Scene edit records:
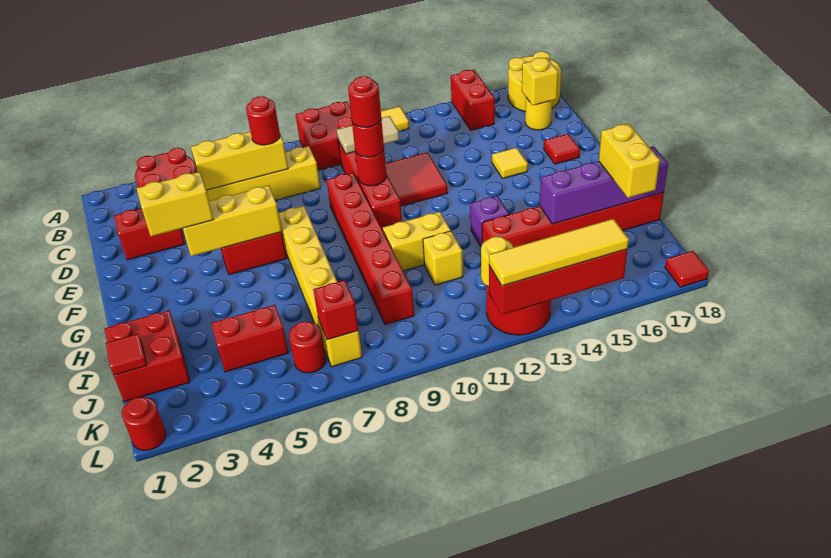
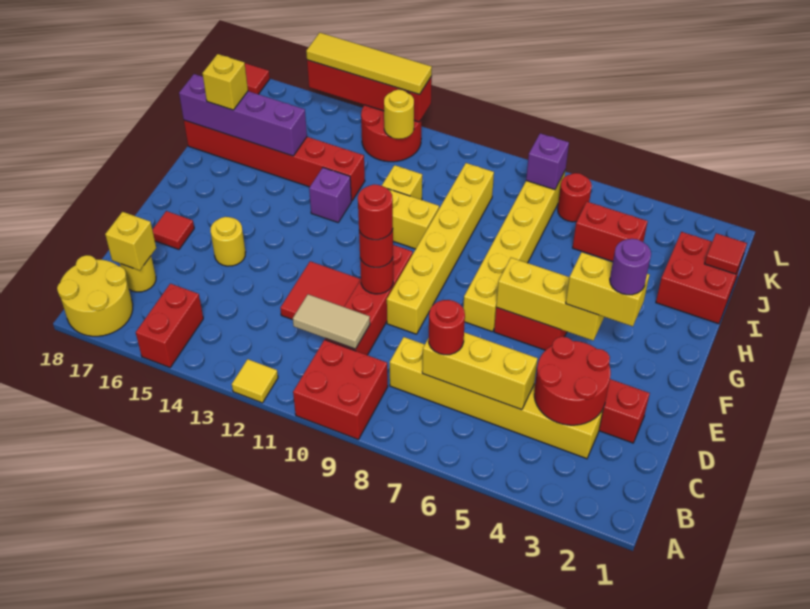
red brick E9:J9 level 1 -> yellow brick E9:J9 level 1
yellow tile E15 level 1 -> yellow round brick E15 level 1
none -> purple round brick F3 level 4
yellow brick I17:J17 level 3 -> yellow brick I17 level 3
red brick K7 level 2 -> purple brick K7 level 2
red round brick L1 level 1 -> none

◆ **The task**
The records above are to be restated word for word, with every picture left out.

◆ **Response**
red brick E9:J9 level 1 -> yellow brick E9:J9 level 1
yellow tile E15 level 1 -> yellow round brick E15 level 1
none -> purple round brick F3 level 4
yellow brick I17:J17 level 3 -> yellow brick I17 level 3
red brick K7 level 2 -> purple brick K7 level 2
red round brick L1 level 1 -> none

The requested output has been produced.